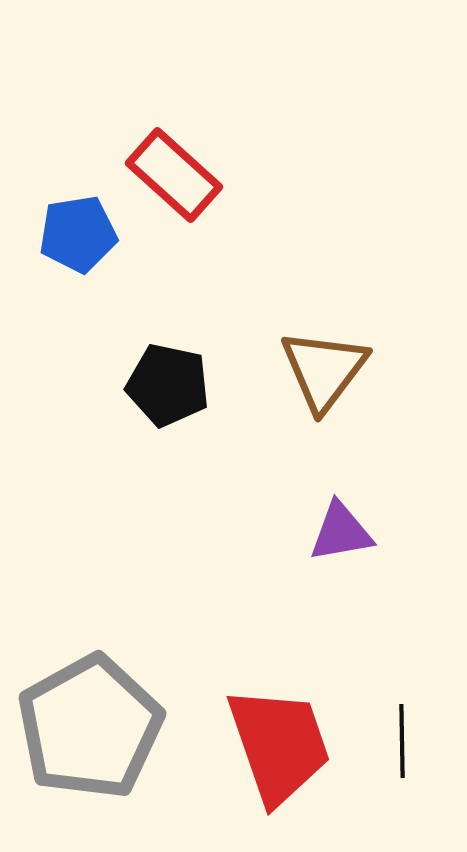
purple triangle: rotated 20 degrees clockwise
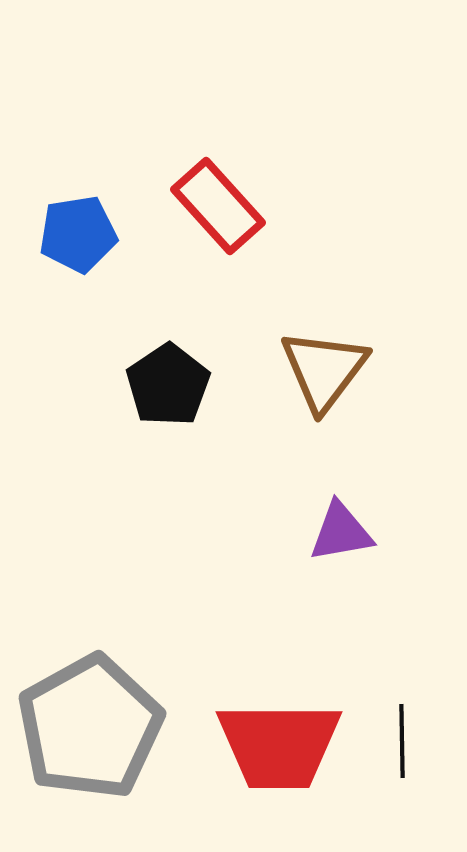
red rectangle: moved 44 px right, 31 px down; rotated 6 degrees clockwise
black pentagon: rotated 26 degrees clockwise
red trapezoid: rotated 109 degrees clockwise
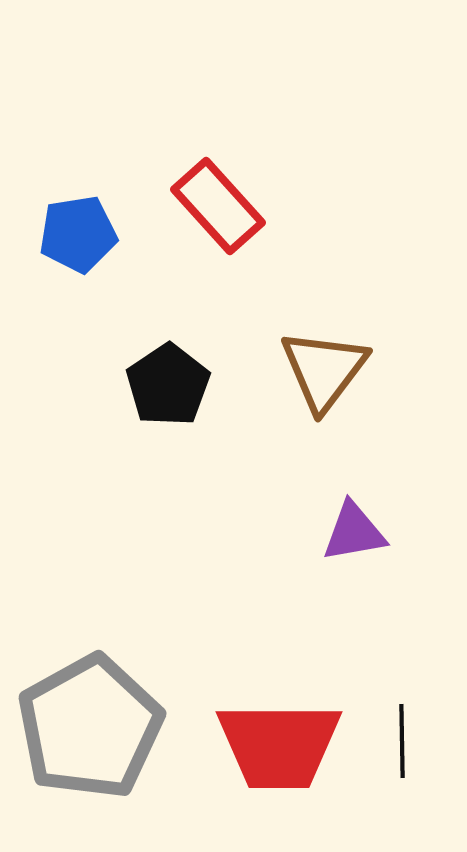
purple triangle: moved 13 px right
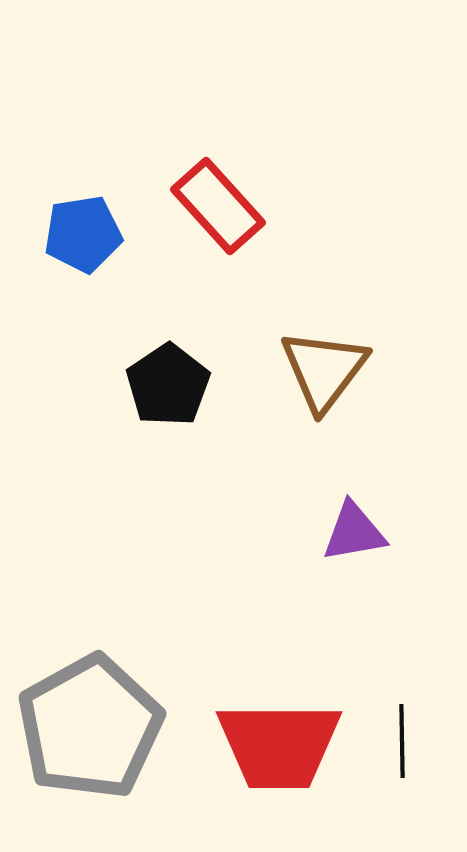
blue pentagon: moved 5 px right
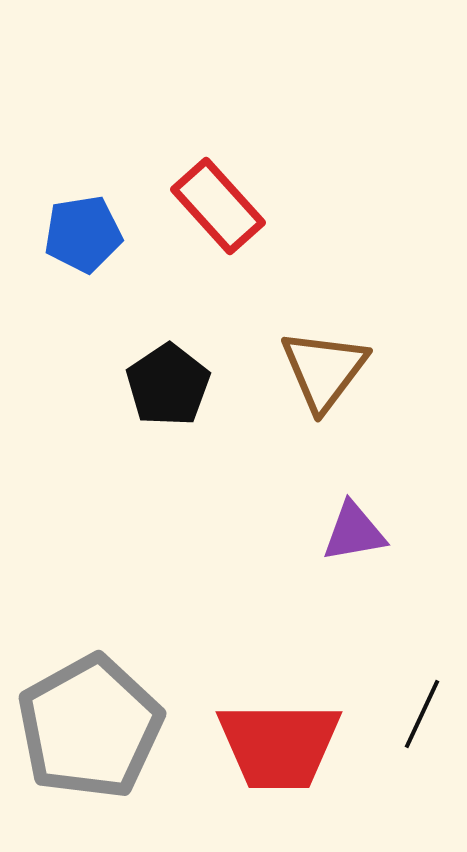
black line: moved 20 px right, 27 px up; rotated 26 degrees clockwise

──────

Kembalikan seluruh baris dari semua entri di atas tanpa perubahan sedikit pun. Gambar jangan dimasukkan ke dalam jawaban.

purple triangle: rotated 20 degrees clockwise
red rectangle: moved 44 px right, 31 px down; rotated 6 degrees clockwise
black pentagon: rotated 26 degrees clockwise
red trapezoid: rotated 109 degrees clockwise
purple triangle: moved 13 px right
blue pentagon: moved 5 px right
black line: moved 20 px right, 27 px up; rotated 26 degrees clockwise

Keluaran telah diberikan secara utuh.